***** RECORDED DATA
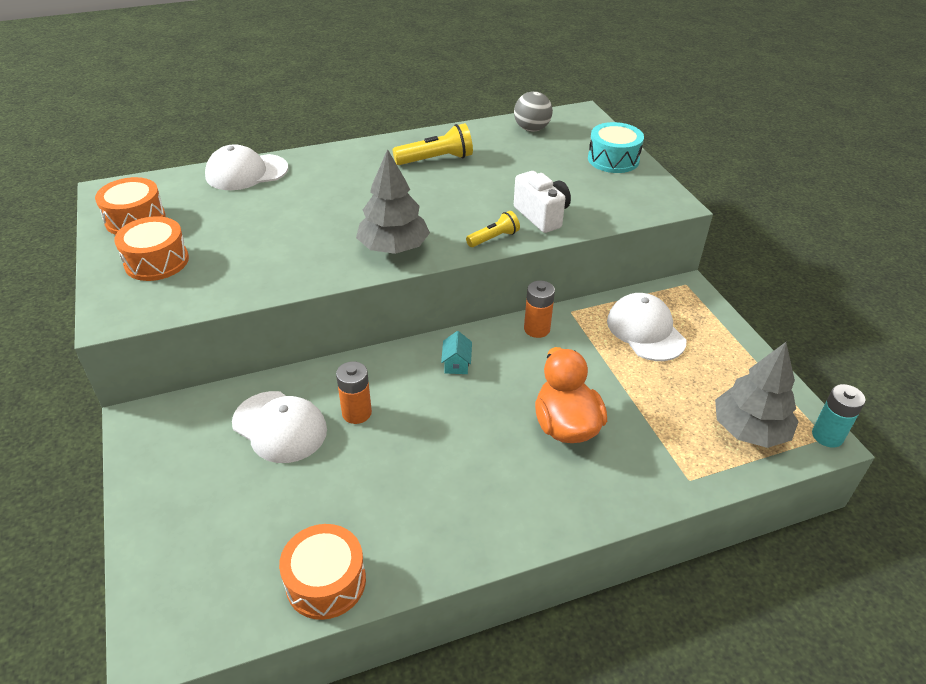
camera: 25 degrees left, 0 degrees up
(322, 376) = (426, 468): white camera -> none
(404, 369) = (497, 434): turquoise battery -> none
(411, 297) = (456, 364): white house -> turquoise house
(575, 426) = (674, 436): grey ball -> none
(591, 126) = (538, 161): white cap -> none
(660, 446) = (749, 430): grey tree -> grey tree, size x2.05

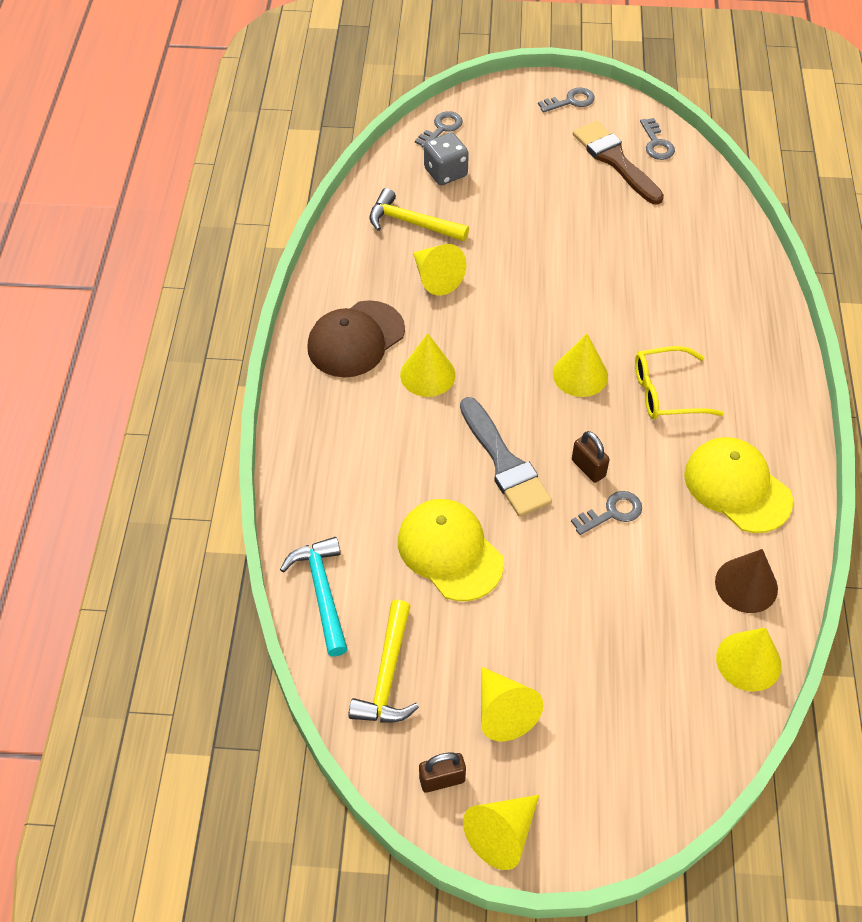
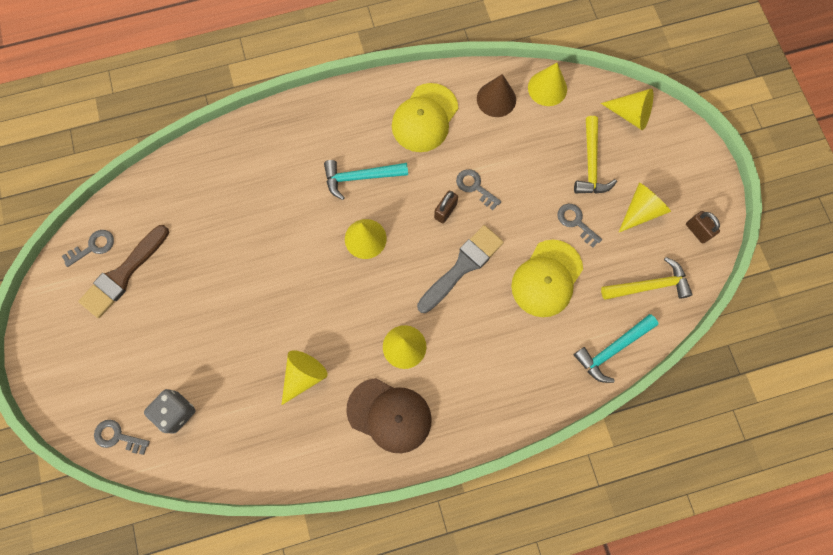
camera: 110 degrees left, 20 degrees up
(412, 223) = (247, 418): yellow hammer -> yellow hammer (591, 164)
(502, 835) = (711, 189): yellow cone -> yellow cone (630, 114)
(571, 101) = (52, 333): grey key -> grey key (575, 222)
(667, 392) = (360, 177): yellow glasses -> turquoise hammer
**********
- [EXERCISE PROMPT] Print every line above once more, exactly. Omit the pictures.

- [YOUR SOLUTION]
camera: 25 degrees left, 0 degrees up
(322, 376) = (426, 468): white camera -> none
(404, 369) = (497, 434): turquoise battery -> none
(411, 297) = (456, 364): white house -> turquoise house
(575, 426) = (674, 436): grey ball -> none
(591, 126) = (538, 161): white cap -> none
(660, 446) = (749, 430): grey tree -> grey tree, size x2.05

camera: 110 degrees left, 20 degrees up
(412, 223) = (247, 418): yellow hammer -> yellow hammer (591, 164)
(502, 835) = (711, 189): yellow cone -> yellow cone (630, 114)
(571, 101) = (52, 333): grey key -> grey key (575, 222)
(667, 392) = (360, 177): yellow glasses -> turquoise hammer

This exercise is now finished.